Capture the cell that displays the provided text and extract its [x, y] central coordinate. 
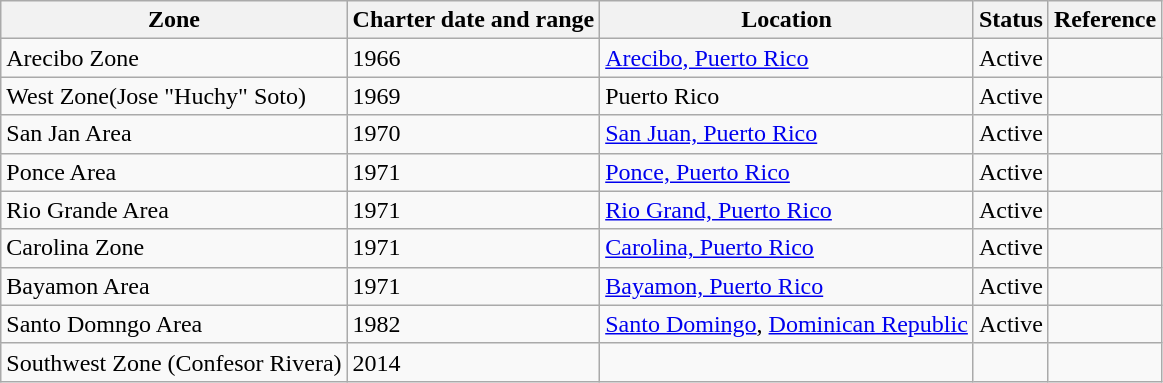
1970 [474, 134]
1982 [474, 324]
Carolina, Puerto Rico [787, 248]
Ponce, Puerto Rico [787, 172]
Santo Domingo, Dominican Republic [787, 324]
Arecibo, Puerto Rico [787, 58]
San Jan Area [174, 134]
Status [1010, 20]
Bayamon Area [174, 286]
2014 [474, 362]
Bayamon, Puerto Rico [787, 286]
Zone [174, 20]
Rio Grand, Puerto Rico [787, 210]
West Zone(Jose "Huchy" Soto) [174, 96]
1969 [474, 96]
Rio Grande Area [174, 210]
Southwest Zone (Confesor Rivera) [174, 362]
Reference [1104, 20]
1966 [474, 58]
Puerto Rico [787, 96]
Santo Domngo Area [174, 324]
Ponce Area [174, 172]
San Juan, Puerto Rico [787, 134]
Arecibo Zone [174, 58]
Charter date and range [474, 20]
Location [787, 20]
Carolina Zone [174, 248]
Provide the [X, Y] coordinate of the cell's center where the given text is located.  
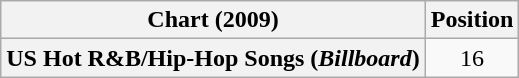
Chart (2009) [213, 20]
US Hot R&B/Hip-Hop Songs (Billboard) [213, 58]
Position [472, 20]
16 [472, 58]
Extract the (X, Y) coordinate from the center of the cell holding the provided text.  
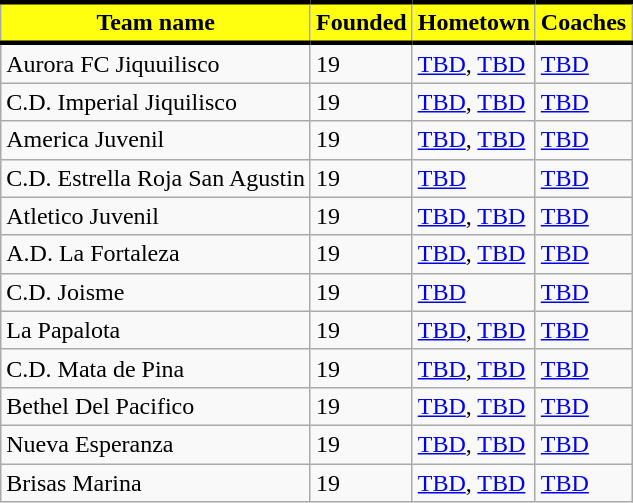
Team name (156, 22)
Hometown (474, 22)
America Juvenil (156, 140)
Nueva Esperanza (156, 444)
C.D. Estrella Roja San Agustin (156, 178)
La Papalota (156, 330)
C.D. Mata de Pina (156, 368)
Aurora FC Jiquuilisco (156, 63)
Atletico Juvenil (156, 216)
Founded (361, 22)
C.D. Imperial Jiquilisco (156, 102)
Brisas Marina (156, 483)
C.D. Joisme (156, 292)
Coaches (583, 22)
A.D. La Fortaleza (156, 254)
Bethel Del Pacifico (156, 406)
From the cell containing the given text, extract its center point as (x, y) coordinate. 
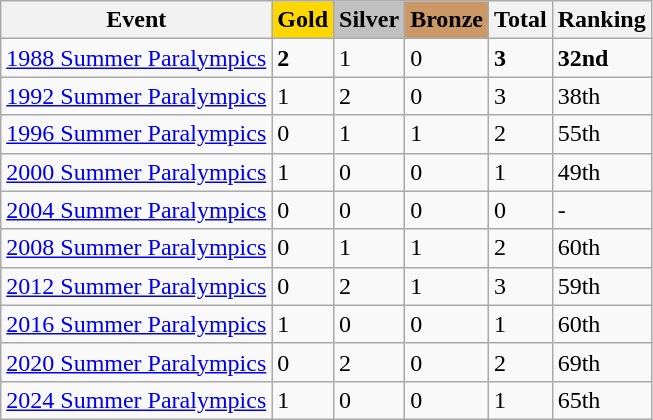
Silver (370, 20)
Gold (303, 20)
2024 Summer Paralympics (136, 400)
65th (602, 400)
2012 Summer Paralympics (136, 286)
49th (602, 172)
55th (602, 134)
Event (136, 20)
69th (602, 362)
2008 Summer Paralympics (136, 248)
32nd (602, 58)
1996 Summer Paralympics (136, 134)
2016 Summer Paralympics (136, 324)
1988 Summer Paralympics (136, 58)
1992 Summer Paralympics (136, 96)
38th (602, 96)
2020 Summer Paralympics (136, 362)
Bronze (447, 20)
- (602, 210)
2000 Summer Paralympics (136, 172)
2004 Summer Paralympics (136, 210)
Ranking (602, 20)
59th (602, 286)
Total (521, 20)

· · ·

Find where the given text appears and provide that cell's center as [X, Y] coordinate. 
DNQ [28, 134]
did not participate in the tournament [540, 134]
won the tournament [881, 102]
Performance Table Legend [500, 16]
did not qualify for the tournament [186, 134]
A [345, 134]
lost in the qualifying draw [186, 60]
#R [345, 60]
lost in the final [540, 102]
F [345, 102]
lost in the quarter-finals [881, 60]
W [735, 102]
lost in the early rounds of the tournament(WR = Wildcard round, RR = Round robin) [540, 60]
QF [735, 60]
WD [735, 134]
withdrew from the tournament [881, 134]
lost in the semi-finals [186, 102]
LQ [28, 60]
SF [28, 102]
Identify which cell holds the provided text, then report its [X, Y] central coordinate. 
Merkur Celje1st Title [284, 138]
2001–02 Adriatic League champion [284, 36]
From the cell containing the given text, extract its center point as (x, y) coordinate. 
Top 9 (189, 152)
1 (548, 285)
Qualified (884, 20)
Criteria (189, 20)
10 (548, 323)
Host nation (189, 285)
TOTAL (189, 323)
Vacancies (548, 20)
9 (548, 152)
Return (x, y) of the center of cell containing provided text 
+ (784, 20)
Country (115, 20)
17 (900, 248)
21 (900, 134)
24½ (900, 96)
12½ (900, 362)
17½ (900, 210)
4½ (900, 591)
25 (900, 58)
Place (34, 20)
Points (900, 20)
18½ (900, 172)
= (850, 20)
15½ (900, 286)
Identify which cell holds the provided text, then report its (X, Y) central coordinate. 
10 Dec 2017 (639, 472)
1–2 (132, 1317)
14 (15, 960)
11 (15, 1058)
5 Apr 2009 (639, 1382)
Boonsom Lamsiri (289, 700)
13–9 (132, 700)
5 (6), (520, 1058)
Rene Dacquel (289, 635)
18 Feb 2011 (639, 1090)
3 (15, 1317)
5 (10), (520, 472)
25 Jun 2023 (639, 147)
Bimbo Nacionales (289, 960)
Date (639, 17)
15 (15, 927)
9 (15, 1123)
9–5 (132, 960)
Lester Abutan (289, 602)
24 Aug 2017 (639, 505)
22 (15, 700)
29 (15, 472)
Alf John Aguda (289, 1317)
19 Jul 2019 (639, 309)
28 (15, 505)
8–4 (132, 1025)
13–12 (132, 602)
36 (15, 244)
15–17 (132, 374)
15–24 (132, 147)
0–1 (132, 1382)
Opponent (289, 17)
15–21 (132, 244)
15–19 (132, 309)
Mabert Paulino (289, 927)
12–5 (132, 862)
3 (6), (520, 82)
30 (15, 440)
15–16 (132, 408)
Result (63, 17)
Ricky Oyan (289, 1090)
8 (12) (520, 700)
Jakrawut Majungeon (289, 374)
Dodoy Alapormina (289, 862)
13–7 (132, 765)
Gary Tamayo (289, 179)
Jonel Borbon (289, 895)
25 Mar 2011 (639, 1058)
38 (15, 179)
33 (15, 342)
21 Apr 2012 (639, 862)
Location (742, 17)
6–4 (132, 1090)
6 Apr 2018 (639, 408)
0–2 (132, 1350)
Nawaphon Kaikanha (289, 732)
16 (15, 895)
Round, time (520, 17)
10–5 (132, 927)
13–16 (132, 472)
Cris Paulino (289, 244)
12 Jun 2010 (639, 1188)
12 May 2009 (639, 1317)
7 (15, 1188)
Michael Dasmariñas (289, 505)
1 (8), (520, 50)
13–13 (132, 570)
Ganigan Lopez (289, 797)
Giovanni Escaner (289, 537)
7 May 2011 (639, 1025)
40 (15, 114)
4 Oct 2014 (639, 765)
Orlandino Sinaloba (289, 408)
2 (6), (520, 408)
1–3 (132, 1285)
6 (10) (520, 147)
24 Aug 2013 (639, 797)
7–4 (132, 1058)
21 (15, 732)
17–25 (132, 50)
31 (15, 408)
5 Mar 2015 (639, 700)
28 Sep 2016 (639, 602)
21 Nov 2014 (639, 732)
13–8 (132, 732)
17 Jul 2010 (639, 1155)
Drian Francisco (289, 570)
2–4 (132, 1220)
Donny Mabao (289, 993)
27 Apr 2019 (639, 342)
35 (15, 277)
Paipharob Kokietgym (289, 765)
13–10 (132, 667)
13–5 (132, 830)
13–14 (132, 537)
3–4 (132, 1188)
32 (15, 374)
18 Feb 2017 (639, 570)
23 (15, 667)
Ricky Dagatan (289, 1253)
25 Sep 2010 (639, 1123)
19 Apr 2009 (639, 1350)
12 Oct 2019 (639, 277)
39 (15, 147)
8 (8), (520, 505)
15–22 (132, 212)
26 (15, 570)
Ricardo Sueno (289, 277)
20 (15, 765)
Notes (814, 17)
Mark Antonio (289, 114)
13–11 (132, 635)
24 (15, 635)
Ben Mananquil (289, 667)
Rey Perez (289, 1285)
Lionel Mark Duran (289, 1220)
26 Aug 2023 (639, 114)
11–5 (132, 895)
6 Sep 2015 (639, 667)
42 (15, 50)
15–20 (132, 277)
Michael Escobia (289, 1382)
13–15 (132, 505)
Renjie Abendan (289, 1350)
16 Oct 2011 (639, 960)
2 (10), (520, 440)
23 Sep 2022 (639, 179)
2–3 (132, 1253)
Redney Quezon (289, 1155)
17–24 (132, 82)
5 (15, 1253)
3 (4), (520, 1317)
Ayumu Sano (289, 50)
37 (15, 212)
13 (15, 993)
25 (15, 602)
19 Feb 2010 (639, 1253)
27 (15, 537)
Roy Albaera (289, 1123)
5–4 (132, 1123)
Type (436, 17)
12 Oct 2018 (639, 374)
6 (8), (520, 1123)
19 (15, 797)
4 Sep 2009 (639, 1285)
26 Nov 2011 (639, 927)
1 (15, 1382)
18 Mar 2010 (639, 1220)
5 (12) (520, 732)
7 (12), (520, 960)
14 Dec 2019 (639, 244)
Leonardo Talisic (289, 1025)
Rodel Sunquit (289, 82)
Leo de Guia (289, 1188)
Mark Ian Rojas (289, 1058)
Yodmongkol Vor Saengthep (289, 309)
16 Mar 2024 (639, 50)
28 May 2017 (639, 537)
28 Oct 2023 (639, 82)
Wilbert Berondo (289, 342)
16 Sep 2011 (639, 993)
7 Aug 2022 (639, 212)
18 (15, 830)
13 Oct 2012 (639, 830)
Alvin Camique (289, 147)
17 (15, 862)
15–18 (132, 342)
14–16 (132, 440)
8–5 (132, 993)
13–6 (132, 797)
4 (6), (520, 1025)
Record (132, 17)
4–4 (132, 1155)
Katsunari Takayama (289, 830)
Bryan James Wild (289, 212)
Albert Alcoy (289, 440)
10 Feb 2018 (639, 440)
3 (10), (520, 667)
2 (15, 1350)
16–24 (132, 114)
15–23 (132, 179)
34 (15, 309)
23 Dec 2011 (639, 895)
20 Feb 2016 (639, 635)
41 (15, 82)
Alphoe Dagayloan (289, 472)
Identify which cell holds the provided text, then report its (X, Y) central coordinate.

· · ·

DIRECTIVE: From the records above, keep only the lines that contain the word "center" and copy each one.

TASK ANSWER:
Provide the [X, Y] coordinate of the cell's center where the given text is located.  
Extract the (X, Y) coordinate from the center of the cell holding the provided text.  
From the cell containing the given text, extract its center point as (x, y) coordinate. 
Find where the given text appears and provide that cell's center as [X, Y] coordinate. 
From the cell containing the given text, extract its center point as (x, y) coordinate. 
Return (x, y) of the center of cell containing provided text 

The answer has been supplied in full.